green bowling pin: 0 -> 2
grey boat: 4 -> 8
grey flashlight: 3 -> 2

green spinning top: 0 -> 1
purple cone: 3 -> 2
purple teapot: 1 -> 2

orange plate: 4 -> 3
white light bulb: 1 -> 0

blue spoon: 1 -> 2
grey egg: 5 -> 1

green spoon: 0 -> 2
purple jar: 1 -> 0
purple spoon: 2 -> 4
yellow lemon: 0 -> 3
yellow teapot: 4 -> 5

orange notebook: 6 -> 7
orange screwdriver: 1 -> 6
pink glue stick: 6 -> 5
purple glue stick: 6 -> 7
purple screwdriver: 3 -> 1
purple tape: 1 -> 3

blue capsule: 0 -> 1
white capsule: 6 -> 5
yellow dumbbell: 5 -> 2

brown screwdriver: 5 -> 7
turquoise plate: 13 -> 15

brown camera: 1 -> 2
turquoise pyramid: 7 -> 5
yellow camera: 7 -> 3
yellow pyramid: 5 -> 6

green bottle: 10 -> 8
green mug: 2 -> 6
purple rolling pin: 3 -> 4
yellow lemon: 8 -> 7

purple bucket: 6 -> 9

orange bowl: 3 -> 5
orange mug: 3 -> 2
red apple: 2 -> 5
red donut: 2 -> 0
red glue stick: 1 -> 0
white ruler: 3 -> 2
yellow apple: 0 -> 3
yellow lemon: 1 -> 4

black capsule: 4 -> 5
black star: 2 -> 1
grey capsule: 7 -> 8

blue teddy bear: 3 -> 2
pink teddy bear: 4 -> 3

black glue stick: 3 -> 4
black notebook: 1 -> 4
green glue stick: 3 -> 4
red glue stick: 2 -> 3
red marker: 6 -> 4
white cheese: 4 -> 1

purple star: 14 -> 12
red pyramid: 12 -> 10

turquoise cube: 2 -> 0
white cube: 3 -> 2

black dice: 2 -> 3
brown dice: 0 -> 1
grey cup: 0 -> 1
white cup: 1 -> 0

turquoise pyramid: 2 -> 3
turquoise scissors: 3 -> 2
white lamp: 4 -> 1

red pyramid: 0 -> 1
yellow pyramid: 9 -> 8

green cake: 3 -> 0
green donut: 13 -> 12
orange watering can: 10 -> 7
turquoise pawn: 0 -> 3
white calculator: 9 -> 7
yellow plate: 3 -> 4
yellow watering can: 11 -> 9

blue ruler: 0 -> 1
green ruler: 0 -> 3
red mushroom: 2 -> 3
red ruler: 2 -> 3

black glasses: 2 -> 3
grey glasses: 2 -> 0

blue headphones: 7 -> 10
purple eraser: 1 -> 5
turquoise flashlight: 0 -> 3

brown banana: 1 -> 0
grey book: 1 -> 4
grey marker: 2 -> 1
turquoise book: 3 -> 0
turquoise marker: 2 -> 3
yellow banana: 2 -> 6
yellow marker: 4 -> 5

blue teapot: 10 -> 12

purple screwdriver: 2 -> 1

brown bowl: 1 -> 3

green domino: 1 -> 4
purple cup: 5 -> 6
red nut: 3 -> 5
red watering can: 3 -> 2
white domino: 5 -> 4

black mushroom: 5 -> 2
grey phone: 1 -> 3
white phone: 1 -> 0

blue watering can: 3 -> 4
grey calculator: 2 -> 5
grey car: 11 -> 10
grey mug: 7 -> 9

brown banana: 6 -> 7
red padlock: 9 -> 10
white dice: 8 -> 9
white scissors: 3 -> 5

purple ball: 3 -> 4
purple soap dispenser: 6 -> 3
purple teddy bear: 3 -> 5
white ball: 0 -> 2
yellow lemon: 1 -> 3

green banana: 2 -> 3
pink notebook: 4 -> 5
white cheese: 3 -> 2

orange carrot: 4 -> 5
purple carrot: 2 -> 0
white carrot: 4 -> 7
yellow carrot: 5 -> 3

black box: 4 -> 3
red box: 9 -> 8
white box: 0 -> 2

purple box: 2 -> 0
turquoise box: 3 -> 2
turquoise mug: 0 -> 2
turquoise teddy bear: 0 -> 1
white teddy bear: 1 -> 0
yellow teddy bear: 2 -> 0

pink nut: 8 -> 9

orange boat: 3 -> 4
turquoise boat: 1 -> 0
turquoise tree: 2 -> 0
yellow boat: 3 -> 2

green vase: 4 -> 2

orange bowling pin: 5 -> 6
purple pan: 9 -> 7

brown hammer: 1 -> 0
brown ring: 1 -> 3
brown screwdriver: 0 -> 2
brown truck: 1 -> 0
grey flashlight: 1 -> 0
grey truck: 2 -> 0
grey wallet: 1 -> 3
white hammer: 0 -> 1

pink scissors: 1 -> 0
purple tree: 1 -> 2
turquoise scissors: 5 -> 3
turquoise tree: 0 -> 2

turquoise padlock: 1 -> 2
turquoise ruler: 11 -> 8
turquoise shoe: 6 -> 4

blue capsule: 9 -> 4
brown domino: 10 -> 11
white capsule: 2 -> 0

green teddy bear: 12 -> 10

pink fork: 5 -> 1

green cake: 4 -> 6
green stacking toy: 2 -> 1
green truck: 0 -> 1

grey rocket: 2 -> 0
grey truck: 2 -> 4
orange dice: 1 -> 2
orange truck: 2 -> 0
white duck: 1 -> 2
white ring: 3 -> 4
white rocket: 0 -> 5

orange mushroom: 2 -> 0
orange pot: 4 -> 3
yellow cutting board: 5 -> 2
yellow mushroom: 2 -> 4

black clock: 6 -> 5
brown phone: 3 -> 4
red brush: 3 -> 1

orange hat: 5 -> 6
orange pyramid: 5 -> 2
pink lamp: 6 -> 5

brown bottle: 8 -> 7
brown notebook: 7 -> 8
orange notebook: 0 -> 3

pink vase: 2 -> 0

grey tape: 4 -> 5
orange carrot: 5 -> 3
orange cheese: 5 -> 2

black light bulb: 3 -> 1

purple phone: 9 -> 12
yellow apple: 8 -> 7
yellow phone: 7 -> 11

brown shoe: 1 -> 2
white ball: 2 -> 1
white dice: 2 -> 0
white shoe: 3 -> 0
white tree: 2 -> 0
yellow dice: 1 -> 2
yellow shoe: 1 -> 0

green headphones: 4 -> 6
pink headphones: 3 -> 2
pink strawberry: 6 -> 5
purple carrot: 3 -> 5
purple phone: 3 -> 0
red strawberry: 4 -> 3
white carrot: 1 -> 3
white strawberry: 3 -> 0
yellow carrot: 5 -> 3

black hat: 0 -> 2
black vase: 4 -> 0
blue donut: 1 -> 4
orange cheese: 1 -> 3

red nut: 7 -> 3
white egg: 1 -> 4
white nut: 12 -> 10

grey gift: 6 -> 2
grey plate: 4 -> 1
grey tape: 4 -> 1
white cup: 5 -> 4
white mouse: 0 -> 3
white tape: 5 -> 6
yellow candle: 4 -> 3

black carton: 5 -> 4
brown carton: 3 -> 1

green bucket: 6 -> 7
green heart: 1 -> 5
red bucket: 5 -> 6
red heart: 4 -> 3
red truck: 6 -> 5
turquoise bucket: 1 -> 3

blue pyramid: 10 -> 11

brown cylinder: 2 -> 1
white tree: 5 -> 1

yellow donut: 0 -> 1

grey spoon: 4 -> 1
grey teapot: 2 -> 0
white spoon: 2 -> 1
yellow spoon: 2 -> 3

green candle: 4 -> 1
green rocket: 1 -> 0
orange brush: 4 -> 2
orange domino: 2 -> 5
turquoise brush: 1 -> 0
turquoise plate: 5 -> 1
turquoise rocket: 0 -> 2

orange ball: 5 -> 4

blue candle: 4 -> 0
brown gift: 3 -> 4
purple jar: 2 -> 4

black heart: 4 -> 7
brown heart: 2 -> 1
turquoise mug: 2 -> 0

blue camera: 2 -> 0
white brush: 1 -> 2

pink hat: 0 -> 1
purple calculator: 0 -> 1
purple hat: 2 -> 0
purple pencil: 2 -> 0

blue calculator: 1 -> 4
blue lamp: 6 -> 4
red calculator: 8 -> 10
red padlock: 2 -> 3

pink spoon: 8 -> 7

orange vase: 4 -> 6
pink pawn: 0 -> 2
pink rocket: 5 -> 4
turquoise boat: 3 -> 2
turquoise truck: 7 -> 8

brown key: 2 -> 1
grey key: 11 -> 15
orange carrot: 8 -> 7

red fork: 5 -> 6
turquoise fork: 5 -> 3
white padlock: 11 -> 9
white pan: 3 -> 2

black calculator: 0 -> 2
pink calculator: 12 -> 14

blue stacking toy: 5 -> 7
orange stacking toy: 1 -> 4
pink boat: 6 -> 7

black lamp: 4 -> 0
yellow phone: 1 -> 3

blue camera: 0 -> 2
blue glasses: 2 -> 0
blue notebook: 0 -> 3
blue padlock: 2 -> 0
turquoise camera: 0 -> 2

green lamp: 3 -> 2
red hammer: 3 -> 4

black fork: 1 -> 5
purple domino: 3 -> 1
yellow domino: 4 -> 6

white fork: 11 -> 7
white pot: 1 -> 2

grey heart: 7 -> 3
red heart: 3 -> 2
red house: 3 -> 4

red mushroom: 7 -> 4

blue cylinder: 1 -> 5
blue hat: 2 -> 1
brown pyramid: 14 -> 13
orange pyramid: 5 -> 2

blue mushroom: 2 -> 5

[TASK ITEM] An exact repetition of the material above is required, from its first line through the line holding "pink teddy bear: 4 -> 3", with nothing added.

[RESPONSE TO THIS EXERCISE]
green bowling pin: 0 -> 2
grey boat: 4 -> 8
grey flashlight: 3 -> 2

green spinning top: 0 -> 1
purple cone: 3 -> 2
purple teapot: 1 -> 2

orange plate: 4 -> 3
white light bulb: 1 -> 0

blue spoon: 1 -> 2
grey egg: 5 -> 1

green spoon: 0 -> 2
purple jar: 1 -> 0
purple spoon: 2 -> 4
yellow lemon: 0 -> 3
yellow teapot: 4 -> 5

orange notebook: 6 -> 7
orange screwdriver: 1 -> 6
pink glue stick: 6 -> 5
purple glue stick: 6 -> 7
purple screwdriver: 3 -> 1
purple tape: 1 -> 3

blue capsule: 0 -> 1
white capsule: 6 -> 5
yellow dumbbell: 5 -> 2

brown screwdriver: 5 -> 7
turquoise plate: 13 -> 15

brown camera: 1 -> 2
turquoise pyramid: 7 -> 5
yellow camera: 7 -> 3
yellow pyramid: 5 -> 6

green bottle: 10 -> 8
green mug: 2 -> 6
purple rolling pin: 3 -> 4
yellow lemon: 8 -> 7

purple bucket: 6 -> 9

orange bowl: 3 -> 5
orange mug: 3 -> 2
red apple: 2 -> 5
red donut: 2 -> 0
red glue stick: 1 -> 0
white ruler: 3 -> 2
yellow apple: 0 -> 3
yellow lemon: 1 -> 4

black capsule: 4 -> 5
black star: 2 -> 1
grey capsule: 7 -> 8

blue teddy bear: 3 -> 2
pink teddy bear: 4 -> 3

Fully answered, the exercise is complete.